All that should come back is the lines of the data below from the one containing "R4: 8.2k (GND, NET4) -> 8.2k (CN5/2, GND)" to the one containing "R3: none -> 220 (GND, VDD)", inclusive, exactly as they stand.
*** Opening The data ***
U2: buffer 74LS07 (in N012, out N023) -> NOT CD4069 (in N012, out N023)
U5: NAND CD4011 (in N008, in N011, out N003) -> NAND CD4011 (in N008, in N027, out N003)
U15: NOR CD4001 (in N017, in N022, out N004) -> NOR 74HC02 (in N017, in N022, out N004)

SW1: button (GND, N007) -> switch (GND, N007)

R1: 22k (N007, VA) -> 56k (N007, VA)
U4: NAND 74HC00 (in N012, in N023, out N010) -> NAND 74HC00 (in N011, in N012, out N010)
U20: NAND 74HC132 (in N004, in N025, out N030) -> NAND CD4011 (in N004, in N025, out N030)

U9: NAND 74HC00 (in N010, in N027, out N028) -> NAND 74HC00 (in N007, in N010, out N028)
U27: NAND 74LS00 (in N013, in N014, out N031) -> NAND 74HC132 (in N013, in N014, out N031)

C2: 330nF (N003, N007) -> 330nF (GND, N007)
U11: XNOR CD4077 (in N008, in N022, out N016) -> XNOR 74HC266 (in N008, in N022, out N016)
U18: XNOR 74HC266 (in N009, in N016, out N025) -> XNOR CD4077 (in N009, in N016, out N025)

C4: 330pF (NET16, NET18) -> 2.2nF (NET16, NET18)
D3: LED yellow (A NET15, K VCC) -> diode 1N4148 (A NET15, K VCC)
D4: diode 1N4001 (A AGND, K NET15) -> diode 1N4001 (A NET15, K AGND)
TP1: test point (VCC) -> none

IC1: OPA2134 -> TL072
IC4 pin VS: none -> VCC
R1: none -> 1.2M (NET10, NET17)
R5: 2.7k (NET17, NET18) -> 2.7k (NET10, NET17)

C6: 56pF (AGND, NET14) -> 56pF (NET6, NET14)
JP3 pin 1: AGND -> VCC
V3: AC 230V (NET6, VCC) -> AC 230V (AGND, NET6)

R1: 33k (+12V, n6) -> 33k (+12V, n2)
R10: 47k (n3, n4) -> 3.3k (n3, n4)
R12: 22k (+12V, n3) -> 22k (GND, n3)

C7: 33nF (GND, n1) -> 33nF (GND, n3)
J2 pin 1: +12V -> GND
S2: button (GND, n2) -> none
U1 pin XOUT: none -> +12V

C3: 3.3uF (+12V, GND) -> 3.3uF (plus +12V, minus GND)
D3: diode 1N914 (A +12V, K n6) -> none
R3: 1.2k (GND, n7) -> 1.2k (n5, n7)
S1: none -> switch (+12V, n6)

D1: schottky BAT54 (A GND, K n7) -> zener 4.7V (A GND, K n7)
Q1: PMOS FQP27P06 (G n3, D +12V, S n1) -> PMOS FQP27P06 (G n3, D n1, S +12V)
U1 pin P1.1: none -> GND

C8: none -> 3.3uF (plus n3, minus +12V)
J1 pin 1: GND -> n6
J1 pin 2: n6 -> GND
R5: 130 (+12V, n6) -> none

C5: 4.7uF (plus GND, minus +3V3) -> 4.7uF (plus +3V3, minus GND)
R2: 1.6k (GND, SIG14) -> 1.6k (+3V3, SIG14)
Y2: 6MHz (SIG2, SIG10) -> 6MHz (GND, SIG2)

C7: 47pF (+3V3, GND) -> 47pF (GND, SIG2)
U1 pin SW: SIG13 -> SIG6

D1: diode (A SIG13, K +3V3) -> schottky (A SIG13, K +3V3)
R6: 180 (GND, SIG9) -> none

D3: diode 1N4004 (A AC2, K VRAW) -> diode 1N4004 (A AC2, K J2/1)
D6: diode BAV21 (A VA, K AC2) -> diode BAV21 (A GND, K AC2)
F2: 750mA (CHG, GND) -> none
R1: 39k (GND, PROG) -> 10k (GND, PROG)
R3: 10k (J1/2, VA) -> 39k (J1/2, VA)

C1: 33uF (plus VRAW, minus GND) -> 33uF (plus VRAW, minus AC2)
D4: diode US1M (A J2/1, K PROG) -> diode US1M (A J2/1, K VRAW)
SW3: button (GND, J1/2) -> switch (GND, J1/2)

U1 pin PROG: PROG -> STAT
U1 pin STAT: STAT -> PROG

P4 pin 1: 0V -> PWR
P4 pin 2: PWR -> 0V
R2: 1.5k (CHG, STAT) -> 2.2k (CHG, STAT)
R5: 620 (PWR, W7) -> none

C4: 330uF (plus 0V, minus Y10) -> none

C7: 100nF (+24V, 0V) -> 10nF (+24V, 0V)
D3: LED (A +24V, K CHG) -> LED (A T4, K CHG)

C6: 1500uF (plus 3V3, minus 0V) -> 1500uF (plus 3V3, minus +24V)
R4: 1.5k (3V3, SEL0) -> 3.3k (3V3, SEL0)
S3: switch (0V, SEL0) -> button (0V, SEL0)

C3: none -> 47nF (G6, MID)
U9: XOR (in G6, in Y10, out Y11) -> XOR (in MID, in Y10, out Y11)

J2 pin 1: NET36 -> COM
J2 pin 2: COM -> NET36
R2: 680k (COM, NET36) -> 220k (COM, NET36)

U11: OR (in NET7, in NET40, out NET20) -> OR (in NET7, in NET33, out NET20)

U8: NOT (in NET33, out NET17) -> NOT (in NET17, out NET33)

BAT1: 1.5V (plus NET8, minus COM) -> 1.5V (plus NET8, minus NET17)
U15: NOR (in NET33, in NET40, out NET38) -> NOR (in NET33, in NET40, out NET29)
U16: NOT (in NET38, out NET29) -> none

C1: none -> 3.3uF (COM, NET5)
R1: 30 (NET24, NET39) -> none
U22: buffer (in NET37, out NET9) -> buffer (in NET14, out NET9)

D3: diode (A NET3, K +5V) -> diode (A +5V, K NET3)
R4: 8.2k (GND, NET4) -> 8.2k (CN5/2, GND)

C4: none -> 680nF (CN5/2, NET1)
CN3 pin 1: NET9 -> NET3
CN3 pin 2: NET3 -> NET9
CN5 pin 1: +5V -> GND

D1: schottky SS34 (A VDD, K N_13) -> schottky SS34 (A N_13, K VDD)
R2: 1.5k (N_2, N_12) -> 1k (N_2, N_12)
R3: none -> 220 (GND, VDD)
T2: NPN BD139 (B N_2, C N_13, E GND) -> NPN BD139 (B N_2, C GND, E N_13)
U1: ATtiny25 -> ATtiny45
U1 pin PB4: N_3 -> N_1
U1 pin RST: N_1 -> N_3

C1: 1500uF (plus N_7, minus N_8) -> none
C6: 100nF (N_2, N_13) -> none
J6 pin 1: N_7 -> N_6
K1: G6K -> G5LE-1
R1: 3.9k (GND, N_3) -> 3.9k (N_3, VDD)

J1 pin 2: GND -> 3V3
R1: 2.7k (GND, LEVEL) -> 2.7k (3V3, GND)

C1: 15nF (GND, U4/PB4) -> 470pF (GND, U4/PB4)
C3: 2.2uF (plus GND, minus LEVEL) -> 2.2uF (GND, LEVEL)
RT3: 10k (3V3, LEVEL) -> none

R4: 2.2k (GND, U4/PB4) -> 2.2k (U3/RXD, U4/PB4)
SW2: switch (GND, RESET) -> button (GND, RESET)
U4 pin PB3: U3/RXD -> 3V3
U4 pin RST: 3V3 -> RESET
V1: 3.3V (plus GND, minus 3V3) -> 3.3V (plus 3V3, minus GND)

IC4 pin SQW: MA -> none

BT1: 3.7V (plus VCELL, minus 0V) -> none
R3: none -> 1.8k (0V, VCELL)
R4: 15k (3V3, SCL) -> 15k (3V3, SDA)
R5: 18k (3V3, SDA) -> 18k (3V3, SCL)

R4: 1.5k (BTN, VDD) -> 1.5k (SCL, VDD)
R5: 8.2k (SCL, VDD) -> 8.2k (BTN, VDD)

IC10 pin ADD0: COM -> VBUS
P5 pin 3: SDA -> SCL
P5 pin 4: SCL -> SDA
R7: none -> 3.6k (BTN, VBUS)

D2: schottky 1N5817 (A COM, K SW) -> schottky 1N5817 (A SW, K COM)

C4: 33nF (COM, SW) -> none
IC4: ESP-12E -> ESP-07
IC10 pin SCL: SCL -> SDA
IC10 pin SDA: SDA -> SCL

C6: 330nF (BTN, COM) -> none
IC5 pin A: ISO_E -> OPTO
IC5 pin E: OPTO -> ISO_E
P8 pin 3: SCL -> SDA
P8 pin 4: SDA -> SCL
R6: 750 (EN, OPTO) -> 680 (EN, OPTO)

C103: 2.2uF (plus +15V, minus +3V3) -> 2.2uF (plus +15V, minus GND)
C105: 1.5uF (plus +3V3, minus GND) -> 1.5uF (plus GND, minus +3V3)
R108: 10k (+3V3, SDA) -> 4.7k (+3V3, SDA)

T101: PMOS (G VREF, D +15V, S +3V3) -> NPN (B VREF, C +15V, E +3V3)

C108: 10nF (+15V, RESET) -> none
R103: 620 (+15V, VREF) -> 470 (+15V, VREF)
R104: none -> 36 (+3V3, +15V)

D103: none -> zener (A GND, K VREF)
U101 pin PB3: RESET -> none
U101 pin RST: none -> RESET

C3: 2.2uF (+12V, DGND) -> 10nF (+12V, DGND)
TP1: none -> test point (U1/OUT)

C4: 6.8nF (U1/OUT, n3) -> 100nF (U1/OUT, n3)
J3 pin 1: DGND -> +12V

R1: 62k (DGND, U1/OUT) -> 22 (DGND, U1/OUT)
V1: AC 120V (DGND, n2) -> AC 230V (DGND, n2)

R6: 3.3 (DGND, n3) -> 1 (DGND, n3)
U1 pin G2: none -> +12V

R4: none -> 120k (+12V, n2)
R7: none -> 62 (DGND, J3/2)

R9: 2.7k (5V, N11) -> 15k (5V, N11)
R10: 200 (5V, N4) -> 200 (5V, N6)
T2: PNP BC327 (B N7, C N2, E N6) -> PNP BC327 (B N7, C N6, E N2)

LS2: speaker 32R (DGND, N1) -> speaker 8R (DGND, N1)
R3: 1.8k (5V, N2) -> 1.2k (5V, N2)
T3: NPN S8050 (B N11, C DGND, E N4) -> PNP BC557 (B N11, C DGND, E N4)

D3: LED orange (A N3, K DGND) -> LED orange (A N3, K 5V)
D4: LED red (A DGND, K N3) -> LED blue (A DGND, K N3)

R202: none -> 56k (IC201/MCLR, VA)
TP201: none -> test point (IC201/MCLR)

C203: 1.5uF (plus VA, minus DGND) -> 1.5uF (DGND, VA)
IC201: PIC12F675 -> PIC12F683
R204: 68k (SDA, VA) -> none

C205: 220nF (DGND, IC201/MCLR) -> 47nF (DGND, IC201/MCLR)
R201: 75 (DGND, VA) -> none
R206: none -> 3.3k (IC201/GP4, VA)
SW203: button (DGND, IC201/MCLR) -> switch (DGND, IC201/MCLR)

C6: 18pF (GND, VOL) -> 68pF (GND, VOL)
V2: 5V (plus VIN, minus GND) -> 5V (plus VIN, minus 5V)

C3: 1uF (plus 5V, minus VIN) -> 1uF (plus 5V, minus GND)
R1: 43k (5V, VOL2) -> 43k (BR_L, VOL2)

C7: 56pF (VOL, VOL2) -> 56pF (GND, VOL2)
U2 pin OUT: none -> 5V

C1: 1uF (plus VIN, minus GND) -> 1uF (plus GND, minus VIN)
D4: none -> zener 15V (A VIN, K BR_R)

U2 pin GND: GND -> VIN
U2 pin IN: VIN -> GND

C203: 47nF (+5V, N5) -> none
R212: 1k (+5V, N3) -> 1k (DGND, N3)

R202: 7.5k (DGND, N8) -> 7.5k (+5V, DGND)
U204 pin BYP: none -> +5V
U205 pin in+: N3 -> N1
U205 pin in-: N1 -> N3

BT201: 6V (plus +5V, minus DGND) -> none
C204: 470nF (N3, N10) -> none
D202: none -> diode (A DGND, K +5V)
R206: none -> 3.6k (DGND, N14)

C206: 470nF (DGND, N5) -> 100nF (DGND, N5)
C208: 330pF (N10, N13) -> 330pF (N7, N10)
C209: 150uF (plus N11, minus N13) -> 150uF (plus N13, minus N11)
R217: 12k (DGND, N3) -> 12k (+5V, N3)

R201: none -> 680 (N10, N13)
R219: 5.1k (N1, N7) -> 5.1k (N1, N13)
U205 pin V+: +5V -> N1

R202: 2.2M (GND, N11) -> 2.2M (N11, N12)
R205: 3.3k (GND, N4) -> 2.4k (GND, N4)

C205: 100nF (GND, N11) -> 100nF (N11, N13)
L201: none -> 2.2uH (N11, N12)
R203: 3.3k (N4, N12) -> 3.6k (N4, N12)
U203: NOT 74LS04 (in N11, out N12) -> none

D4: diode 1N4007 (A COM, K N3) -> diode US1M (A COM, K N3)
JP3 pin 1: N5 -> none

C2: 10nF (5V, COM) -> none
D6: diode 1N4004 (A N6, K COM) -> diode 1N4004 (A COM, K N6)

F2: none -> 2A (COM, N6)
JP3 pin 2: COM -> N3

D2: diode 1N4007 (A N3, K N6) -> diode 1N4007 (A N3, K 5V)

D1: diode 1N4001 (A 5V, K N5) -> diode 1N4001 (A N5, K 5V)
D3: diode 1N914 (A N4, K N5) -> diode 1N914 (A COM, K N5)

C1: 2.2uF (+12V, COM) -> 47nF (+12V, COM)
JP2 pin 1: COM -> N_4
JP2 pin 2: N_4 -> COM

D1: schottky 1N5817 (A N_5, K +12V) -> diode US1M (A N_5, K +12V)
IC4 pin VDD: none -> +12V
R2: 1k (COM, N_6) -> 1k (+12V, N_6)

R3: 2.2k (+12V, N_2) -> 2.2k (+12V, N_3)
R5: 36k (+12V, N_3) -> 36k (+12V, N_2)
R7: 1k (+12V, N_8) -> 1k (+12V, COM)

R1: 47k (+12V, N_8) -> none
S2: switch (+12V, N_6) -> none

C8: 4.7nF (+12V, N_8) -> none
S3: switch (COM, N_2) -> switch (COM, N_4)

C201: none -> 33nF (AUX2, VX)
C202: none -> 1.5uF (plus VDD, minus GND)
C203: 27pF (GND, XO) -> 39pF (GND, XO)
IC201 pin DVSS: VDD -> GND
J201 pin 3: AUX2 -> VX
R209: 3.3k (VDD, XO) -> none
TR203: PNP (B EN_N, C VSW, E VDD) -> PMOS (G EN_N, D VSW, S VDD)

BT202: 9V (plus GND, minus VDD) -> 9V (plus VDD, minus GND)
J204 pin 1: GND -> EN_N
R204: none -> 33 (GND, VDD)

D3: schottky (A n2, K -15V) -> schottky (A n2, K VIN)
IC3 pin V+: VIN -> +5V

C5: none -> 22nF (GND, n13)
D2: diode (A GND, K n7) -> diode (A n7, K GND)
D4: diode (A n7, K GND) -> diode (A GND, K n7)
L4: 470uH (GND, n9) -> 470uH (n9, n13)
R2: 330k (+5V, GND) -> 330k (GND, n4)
*** Closing The data ***
Result of this task:
R4: 8.2k (GND, NET4) -> 8.2k (CN5/2, GND)

C4: none -> 680nF (CN5/2, NET1)
CN3 pin 1: NET9 -> NET3
CN3 pin 2: NET3 -> NET9
CN5 pin 1: +5V -> GND

D1: schottky SS34 (A VDD, K N_13) -> schottky SS34 (A N_13, K VDD)
R2: 1.5k (N_2, N_12) -> 1k (N_2, N_12)
R3: none -> 220 (GND, VDD)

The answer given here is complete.